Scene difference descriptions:
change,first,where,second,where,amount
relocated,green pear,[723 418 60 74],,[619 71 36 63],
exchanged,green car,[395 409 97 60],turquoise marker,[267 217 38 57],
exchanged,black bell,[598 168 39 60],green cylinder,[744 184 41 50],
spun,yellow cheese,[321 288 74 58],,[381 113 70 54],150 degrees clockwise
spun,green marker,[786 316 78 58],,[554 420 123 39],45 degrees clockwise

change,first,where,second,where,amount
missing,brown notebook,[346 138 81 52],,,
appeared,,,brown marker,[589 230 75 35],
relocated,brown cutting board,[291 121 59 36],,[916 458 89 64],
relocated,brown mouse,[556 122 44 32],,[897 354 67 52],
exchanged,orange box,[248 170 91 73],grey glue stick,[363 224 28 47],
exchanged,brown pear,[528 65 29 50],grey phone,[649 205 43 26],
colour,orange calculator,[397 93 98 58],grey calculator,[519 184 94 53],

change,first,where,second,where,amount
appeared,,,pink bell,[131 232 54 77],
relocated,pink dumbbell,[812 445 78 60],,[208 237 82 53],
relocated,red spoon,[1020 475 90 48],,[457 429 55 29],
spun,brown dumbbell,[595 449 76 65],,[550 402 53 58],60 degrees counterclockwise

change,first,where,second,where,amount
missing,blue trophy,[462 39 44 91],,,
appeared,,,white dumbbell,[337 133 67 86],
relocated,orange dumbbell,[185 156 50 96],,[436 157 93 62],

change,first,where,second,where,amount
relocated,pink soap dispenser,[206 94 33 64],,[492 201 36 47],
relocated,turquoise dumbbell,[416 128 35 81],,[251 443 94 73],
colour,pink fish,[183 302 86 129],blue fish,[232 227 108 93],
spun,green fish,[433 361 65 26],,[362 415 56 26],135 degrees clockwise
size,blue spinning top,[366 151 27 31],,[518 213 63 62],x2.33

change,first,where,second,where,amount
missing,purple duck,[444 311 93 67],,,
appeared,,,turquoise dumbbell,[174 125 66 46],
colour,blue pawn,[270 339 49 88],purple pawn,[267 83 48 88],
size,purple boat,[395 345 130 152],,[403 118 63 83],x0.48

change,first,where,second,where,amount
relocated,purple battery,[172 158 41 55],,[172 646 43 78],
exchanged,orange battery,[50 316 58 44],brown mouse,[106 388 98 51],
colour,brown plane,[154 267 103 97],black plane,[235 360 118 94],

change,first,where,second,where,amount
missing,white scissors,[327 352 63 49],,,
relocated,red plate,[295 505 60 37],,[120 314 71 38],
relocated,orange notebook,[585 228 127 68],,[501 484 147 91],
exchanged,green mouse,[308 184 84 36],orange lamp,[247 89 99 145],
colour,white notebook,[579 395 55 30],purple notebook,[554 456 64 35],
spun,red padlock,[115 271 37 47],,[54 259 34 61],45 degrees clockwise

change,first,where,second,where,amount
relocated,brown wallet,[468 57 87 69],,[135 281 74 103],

Work item:
Could you set down, word for word, only the lines above from the line with "relocated,green pear,[723 418" to the line with "spun,yellow cheese,[321 288", including both?

Reply:
relocated,green pear,[723 418 60 74],,[619 71 36 63],
exchanged,green car,[395 409 97 60],turquoise marker,[267 217 38 57],
exchanged,black bell,[598 168 39 60],green cylinder,[744 184 41 50],
spun,yellow cheese,[321 288 74 58],,[381 113 70 54],150 degrees clockwise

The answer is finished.